### YOUR ASSIGNMENT
Exactly repeat the full listing that follows.

### MATERIALS PROVIDED

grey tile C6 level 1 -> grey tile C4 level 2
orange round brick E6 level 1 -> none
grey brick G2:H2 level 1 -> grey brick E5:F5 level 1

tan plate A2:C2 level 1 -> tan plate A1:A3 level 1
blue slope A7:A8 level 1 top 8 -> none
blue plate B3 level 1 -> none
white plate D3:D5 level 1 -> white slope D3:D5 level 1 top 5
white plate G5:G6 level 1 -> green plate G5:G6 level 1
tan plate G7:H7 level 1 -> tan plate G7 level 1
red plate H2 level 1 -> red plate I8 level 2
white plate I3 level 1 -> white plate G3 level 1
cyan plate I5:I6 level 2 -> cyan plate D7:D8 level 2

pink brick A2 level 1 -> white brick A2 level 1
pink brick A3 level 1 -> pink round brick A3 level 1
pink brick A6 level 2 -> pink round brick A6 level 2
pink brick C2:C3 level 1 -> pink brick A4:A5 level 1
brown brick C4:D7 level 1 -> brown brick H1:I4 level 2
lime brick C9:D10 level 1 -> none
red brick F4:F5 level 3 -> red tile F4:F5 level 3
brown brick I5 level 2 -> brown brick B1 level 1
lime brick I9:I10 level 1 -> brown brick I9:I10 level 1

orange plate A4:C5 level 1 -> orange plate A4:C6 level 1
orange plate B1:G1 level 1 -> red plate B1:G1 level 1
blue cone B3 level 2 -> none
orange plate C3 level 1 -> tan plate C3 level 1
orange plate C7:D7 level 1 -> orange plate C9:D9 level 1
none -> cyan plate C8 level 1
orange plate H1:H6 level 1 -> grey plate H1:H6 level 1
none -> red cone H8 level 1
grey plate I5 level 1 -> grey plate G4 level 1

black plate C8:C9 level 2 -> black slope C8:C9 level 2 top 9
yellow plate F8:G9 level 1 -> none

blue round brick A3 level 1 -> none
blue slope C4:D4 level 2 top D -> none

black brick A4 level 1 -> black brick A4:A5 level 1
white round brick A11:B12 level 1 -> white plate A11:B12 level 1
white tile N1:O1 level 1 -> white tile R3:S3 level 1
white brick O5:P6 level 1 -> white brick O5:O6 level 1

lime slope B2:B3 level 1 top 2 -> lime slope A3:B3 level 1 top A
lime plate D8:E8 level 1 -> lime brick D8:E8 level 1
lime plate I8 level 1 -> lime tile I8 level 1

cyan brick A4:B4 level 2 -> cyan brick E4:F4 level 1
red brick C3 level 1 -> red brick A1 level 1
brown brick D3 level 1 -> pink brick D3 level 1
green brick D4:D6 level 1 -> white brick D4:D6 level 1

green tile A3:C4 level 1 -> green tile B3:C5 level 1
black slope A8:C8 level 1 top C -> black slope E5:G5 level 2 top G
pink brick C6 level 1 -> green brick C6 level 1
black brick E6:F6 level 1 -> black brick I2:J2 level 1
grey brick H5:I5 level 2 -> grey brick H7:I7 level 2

### WRITTEN ANSWER
grey tile C6 level 1 -> grey tile C4 level 2
orange round brick E6 level 1 -> none
grey brick G2:H2 level 1 -> grey brick E5:F5 level 1

tan plate A2:C2 level 1 -> tan plate A1:A3 level 1
blue slope A7:A8 level 1 top 8 -> none
blue plate B3 level 1 -> none
white plate D3:D5 level 1 -> white slope D3:D5 level 1 top 5
white plate G5:G6 level 1 -> green plate G5:G6 level 1
tan plate G7:H7 level 1 -> tan plate G7 level 1
red plate H2 level 1 -> red plate I8 level 2
white plate I3 level 1 -> white plate G3 level 1
cyan plate I5:I6 level 2 -> cyan plate D7:D8 level 2

pink brick A2 level 1 -> white brick A2 level 1
pink brick A3 level 1 -> pink round brick A3 level 1
pink brick A6 level 2 -> pink round brick A6 level 2
pink brick C2:C3 level 1 -> pink brick A4:A5 level 1
brown brick C4:D7 level 1 -> brown brick H1:I4 level 2
lime brick C9:D10 level 1 -> none
red brick F4:F5 level 3 -> red tile F4:F5 level 3
brown brick I5 level 2 -> brown brick B1 level 1
lime brick I9:I10 level 1 -> brown brick I9:I10 level 1

orange plate A4:C5 level 1 -> orange plate A4:C6 level 1
orange plate B1:G1 level 1 -> red plate B1:G1 level 1
blue cone B3 level 2 -> none
orange plate C3 level 1 -> tan plate C3 level 1
orange plate C7:D7 level 1 -> orange plate C9:D9 level 1
none -> cyan plate C8 level 1
orange plate H1:H6 level 1 -> grey plate H1:H6 level 1
none -> red cone H8 level 1
grey plate I5 level 1 -> grey plate G4 level 1

black plate C8:C9 level 2 -> black slope C8:C9 level 2 top 9
yellow plate F8:G9 level 1 -> none

blue round brick A3 level 1 -> none
blue slope C4:D4 level 2 top D -> none

black brick A4 level 1 -> black brick A4:A5 level 1
white round brick A11:B12 level 1 -> white plate A11:B12 level 1
white tile N1:O1 level 1 -> white tile R3:S3 level 1
white brick O5:P6 level 1 -> white brick O5:O6 level 1

lime slope B2:B3 level 1 top 2 -> lime slope A3:B3 level 1 top A
lime plate D8:E8 level 1 -> lime brick D8:E8 level 1
lime plate I8 level 1 -> lime tile I8 level 1

cyan brick A4:B4 level 2 -> cyan brick E4:F4 level 1
red brick C3 level 1 -> red brick A1 level 1
brown brick D3 level 1 -> pink brick D3 level 1
green brick D4:D6 level 1 -> white brick D4:D6 level 1

green tile A3:C4 level 1 -> green tile B3:C5 level 1
black slope A8:C8 level 1 top C -> black slope E5:G5 level 2 top G
pink brick C6 level 1 -> green brick C6 level 1
black brick E6:F6 level 1 -> black brick I2:J2 level 1
grey brick H5:I5 level 2 -> grey brick H7:I7 level 2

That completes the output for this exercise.